• **What is being asked**
Restate word for word the lines of the material below, from the line with "SW2: switch (BTN, U1/PGND)" to the line with "VR202: 500 (GND, N9, wiper", both lines included, and no others.

• **Available data**
.....
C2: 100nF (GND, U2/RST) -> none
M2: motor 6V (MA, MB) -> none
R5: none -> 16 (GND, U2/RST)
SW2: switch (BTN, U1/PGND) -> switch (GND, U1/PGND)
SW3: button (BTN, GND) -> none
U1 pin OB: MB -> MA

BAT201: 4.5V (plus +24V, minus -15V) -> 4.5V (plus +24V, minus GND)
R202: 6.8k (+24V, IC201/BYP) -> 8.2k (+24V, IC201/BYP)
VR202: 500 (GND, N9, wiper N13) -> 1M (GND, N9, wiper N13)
.....
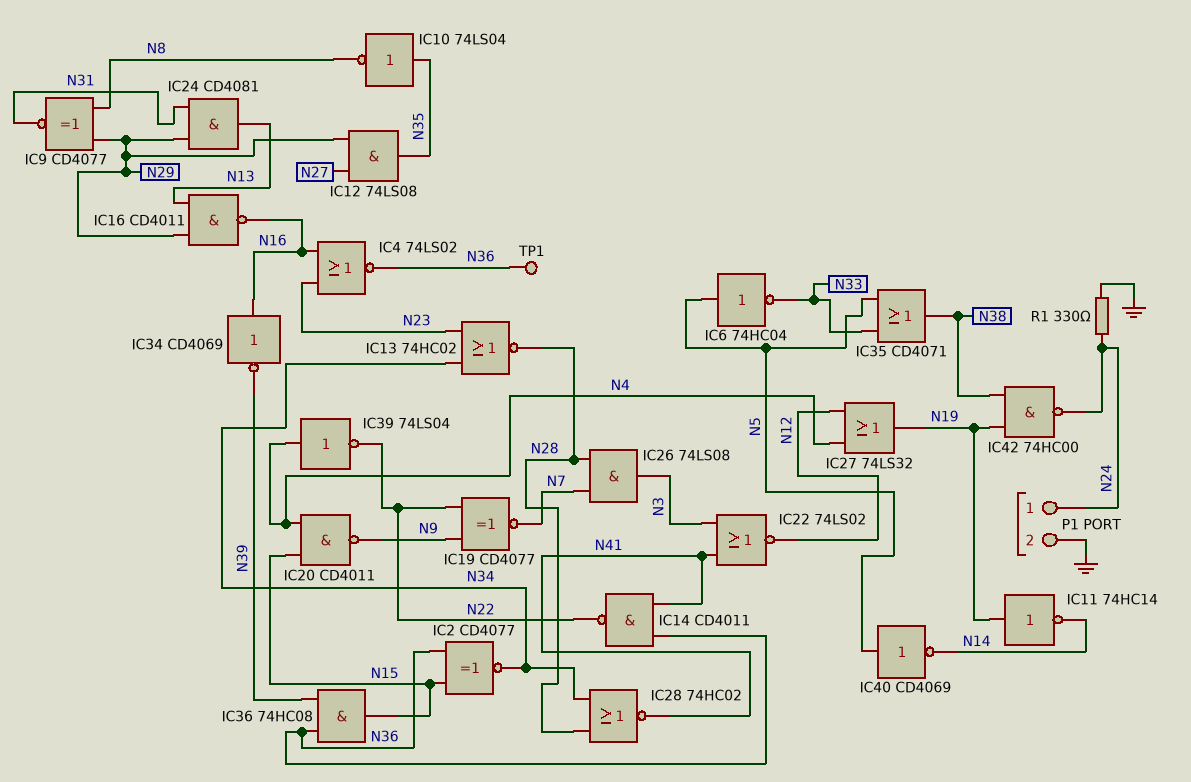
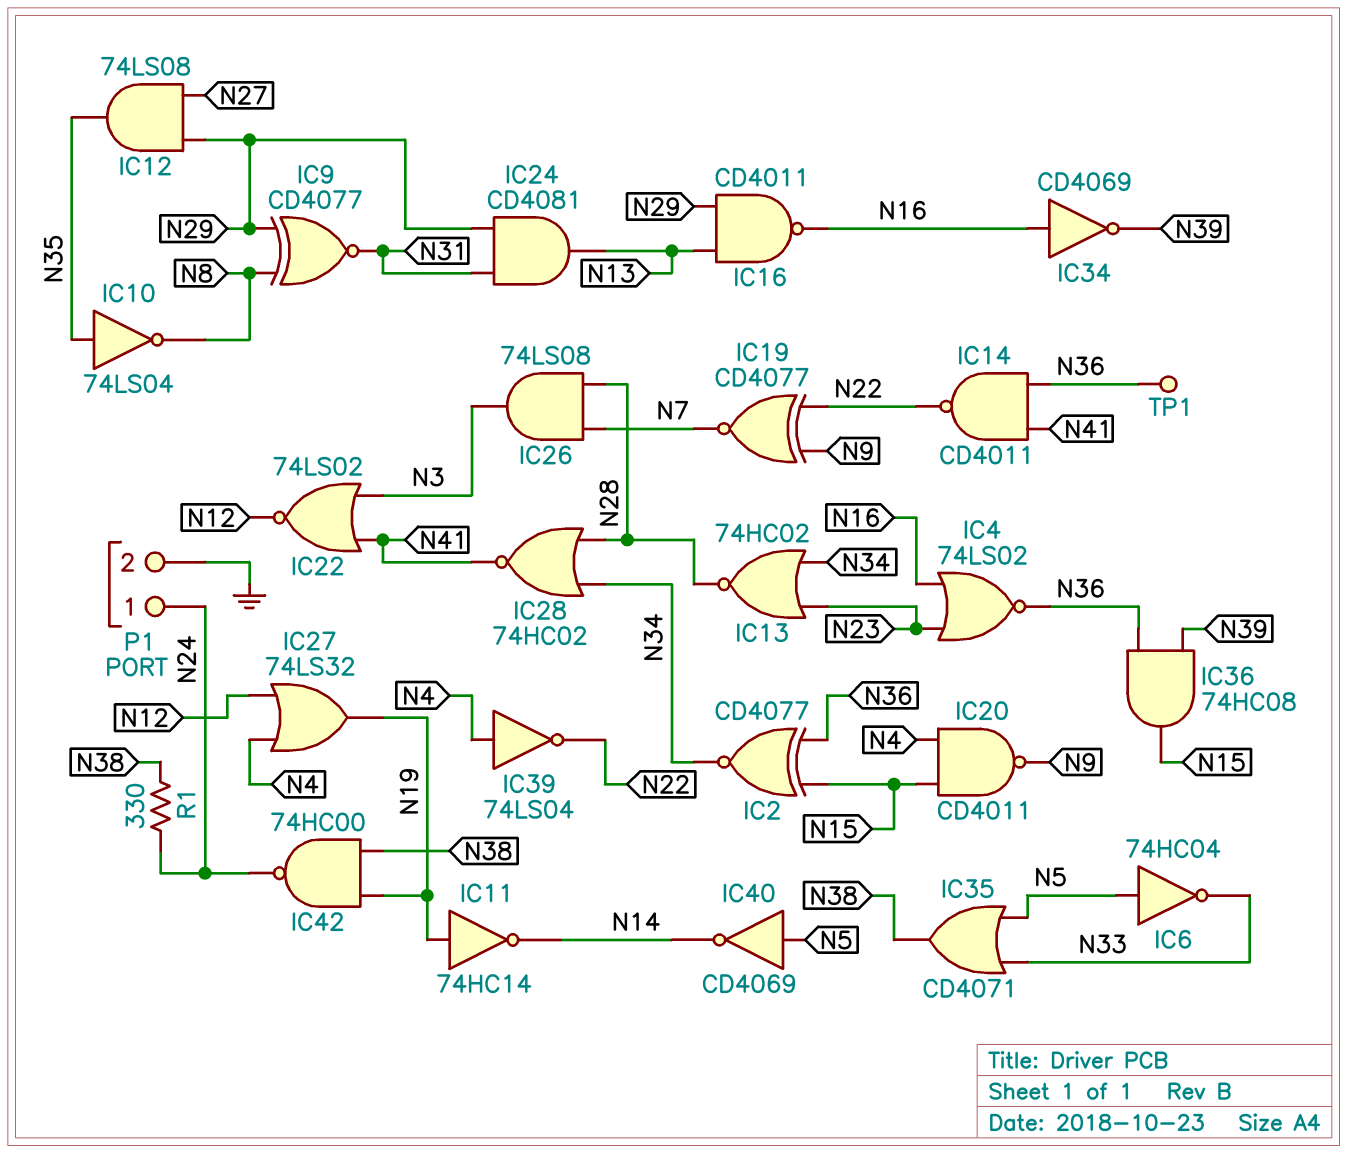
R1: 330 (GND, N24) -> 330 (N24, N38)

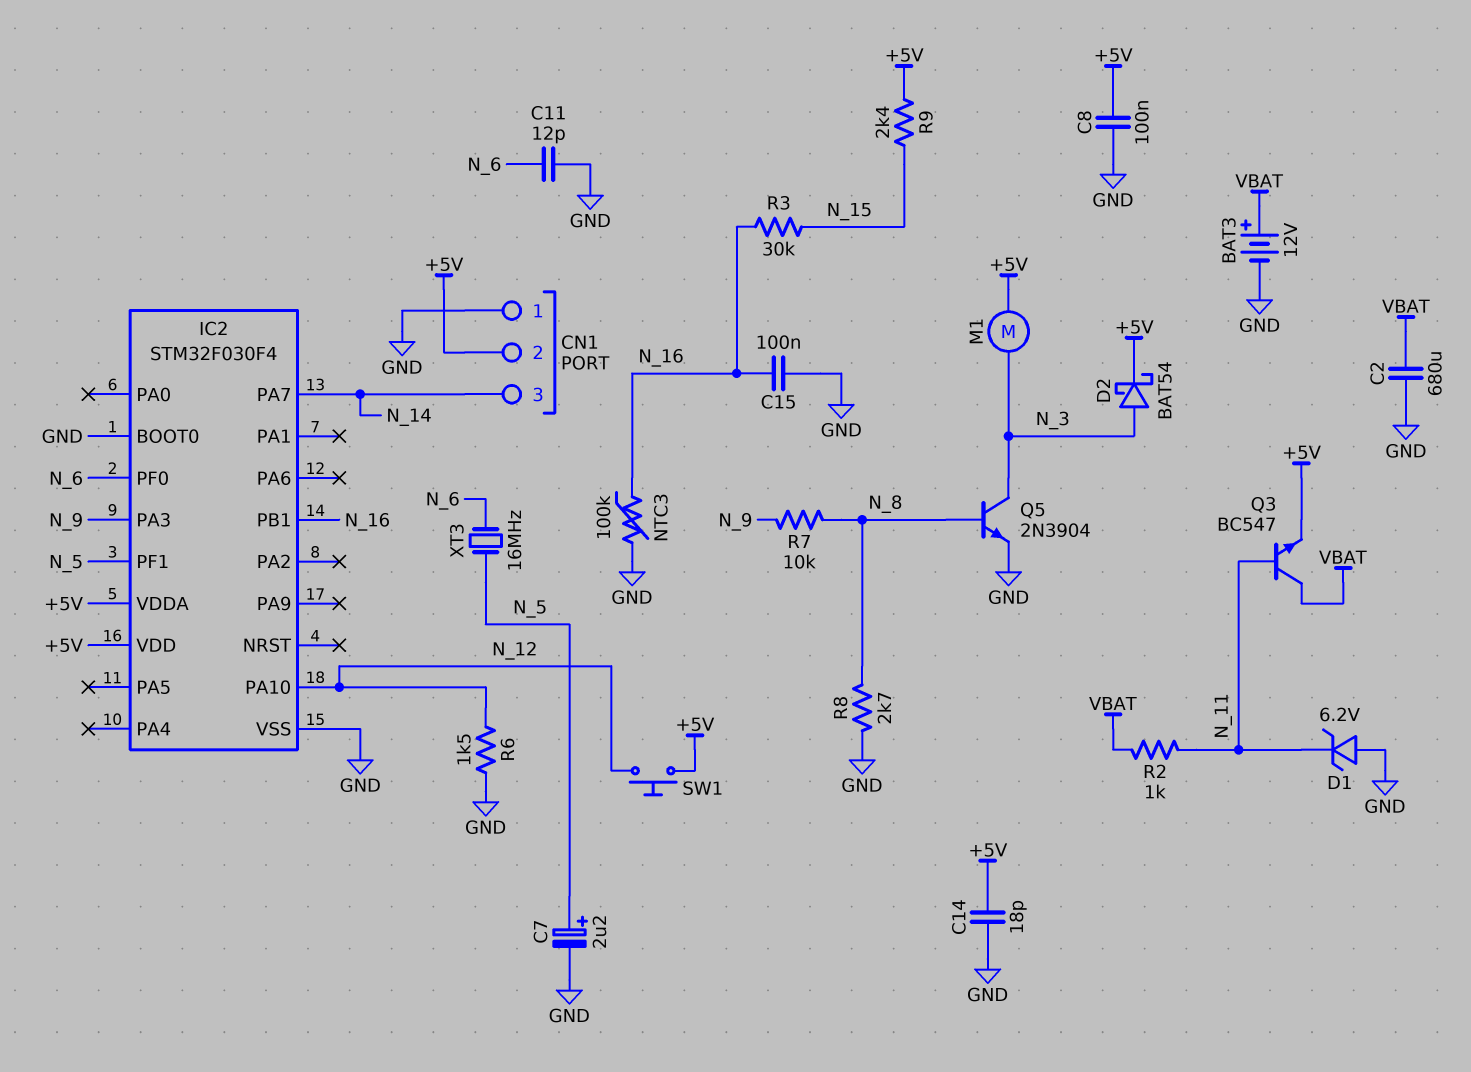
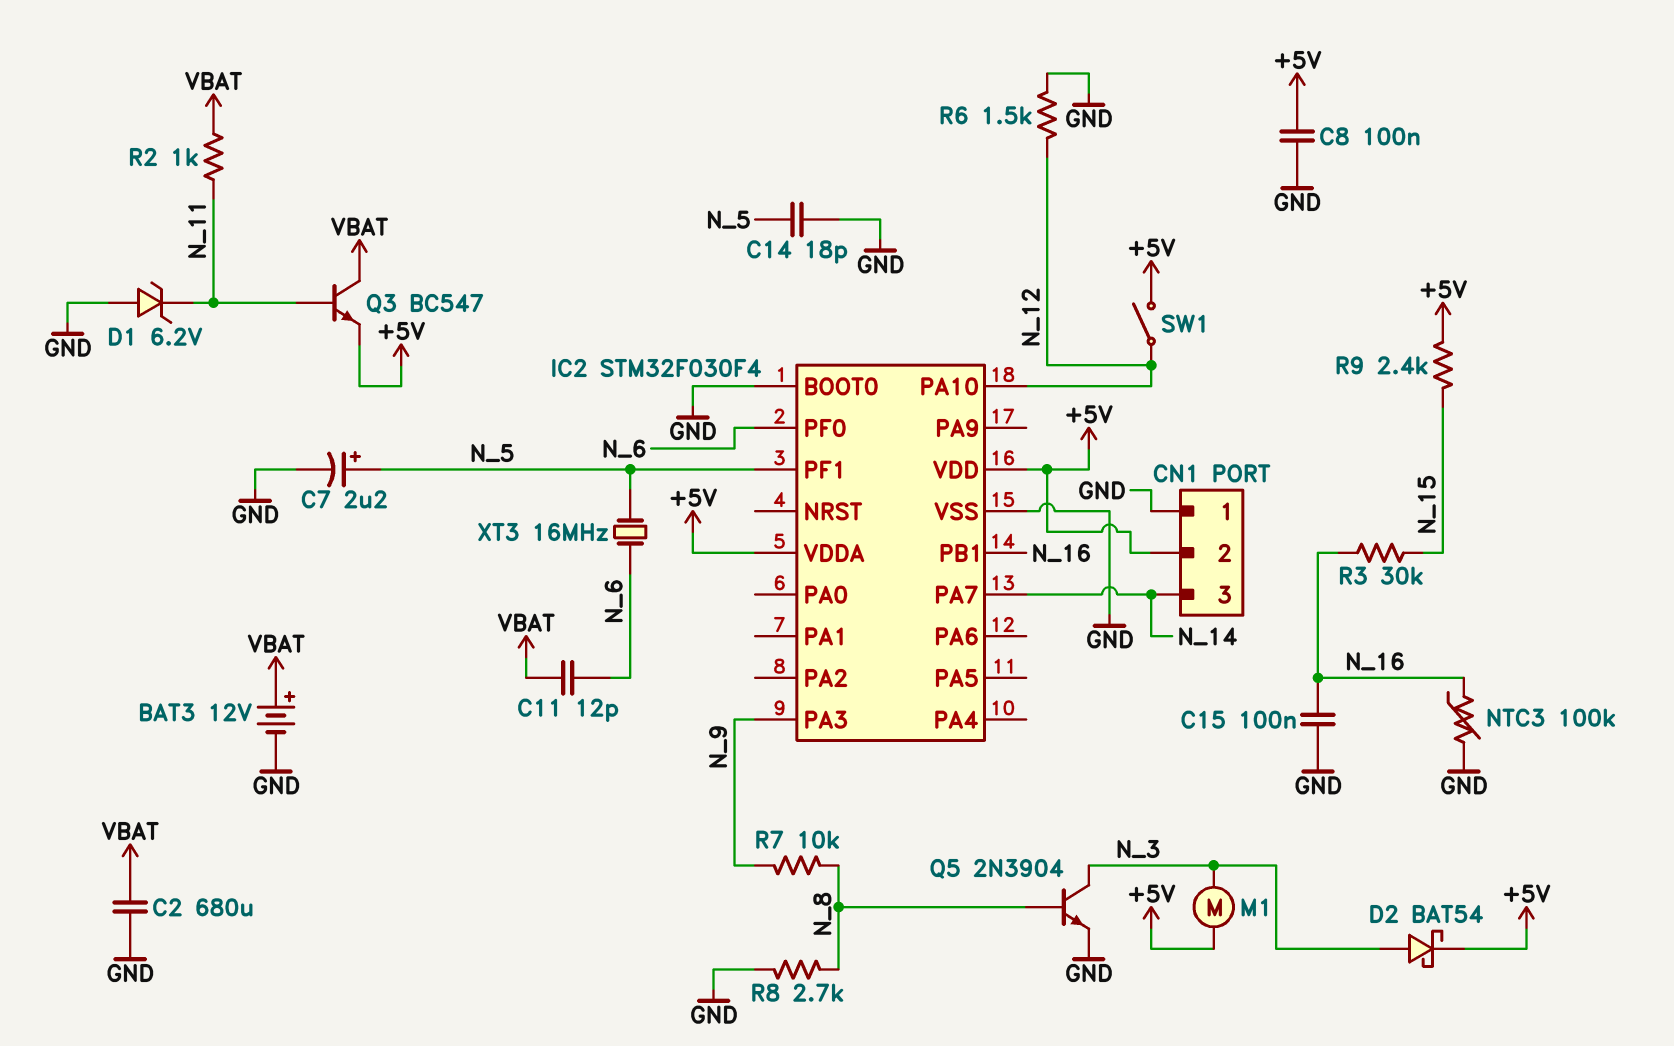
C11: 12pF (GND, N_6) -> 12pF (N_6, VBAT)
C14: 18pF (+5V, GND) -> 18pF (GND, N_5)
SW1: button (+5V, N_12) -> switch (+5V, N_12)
.....
• **Solution to this problem**
SW2: switch (BTN, U1/PGND) -> switch (GND, U1/PGND)
SW3: button (BTN, GND) -> none
U1 pin OB: MB -> MA

BAT201: 4.5V (plus +24V, minus -15V) -> 4.5V (plus +24V, minus GND)
R202: 6.8k (+24V, IC201/BYP) -> 8.2k (+24V, IC201/BYP)
VR202: 500 (GND, N9, wiper N13) -> 1M (GND, N9, wiper N13)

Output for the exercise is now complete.